_Exercise aim_. Please set down, unchanged, each line from the one with "none -> brown brick B2:B4 level 1" to the final line of the data below, both included. Drop the pictures.

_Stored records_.
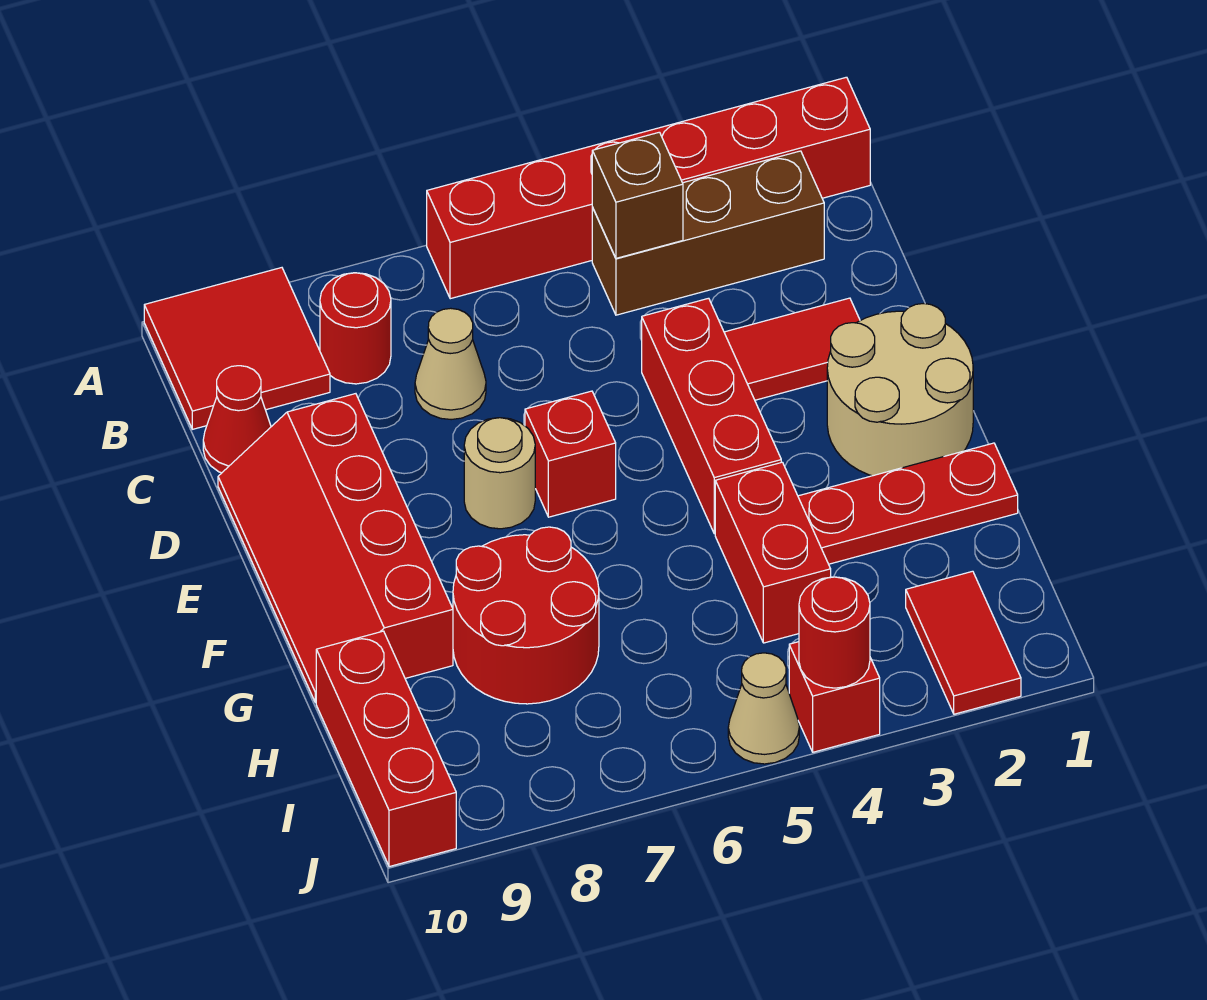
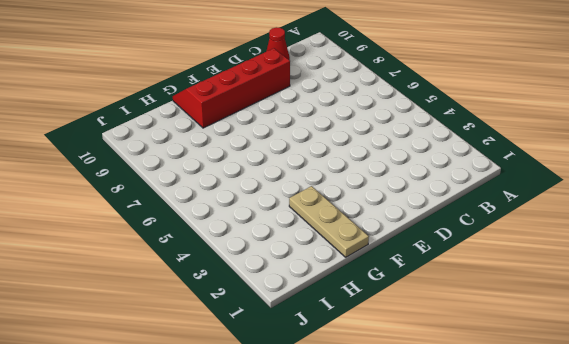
tan plate G1:G3 level 1 -> red plate G1:G3 level 1
none -> red brick A1:A6 level 1
none -> red tile A9:B10 level 1
none -> brown brick B2:B4 level 1

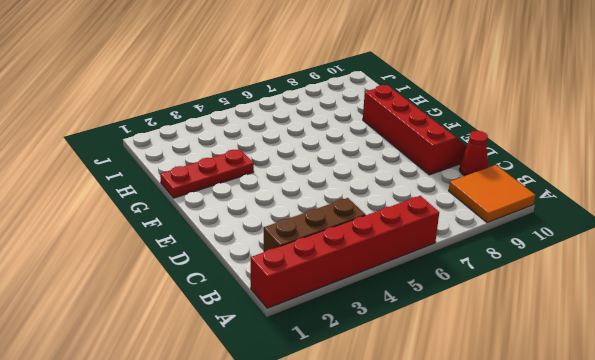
orange tile A9:B10 level 1 -> red tile A9:B10 level 1
none -> red round brick B8 level 1
none -> tan cone C7 level 1
none -> red tile D2:D3 level 1

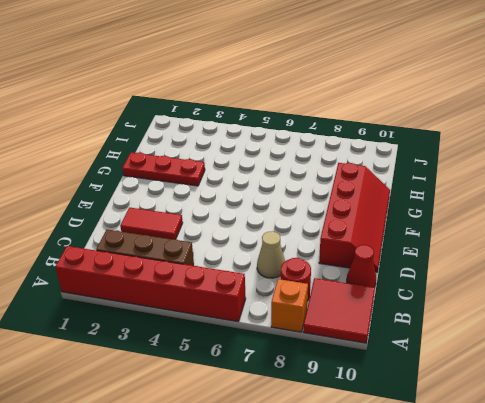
orange brick A8 level 1 -> none
none -> red brick D4:F4 level 1
none -> tan round brick E1:F2 level 1
none -> red brick E6 level 1

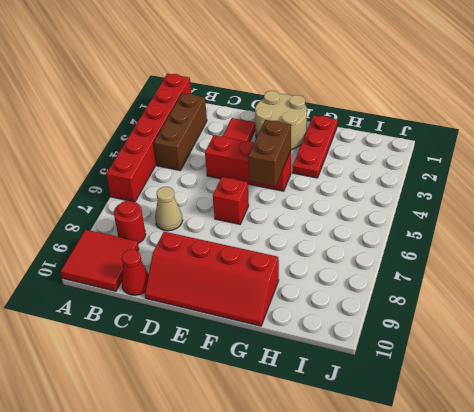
brown brick F4:F5 level 2 -> none
none -> tan round brick E7 level 1
none -> red brick G4:H4 level 1
none -> red round brick G7:H8 level 1

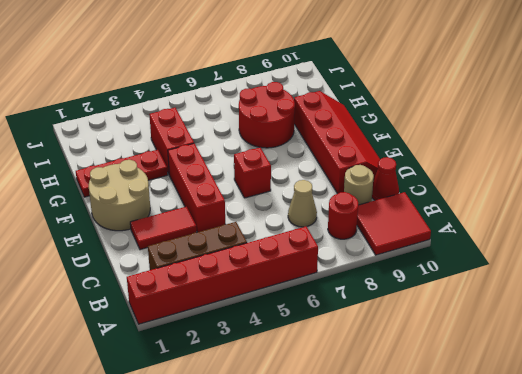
tan round brick C9 level 1 -> tan round brick E7 level 1
none -> red brick H10:J10 level 1
none -> red tile I2:J2 level 1
none -> red brick J4 level 1

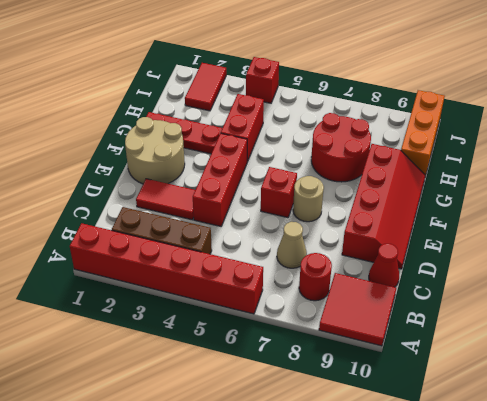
orange brick H10:J10 level 1 -> red brick H10:J10 level 1
none -> tan cone J5 level 1
none -> brown brick B4 level 2
none -> red round brick J4 level 2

_Task solution_.
none -> brown brick B2:B4 level 1

orange tile A9:B10 level 1 -> red tile A9:B10 level 1
none -> red round brick B8 level 1
none -> tan cone C7 level 1
none -> red tile D2:D3 level 1

orange brick A8 level 1 -> none
none -> red brick D4:F4 level 1
none -> tan round brick E1:F2 level 1
none -> red brick E6 level 1

brown brick F4:F5 level 2 -> none
none -> tan round brick E7 level 1
none -> red brick G4:H4 level 1
none -> red round brick G7:H8 level 1

tan round brick C9 level 1 -> tan round brick E7 level 1
none -> red brick H10:J10 level 1
none -> red tile I2:J2 level 1
none -> red brick J4 level 1

orange brick H10:J10 level 1 -> red brick H10:J10 level 1
none -> tan cone J5 level 1
none -> brown brick B4 level 2
none -> red round brick J4 level 2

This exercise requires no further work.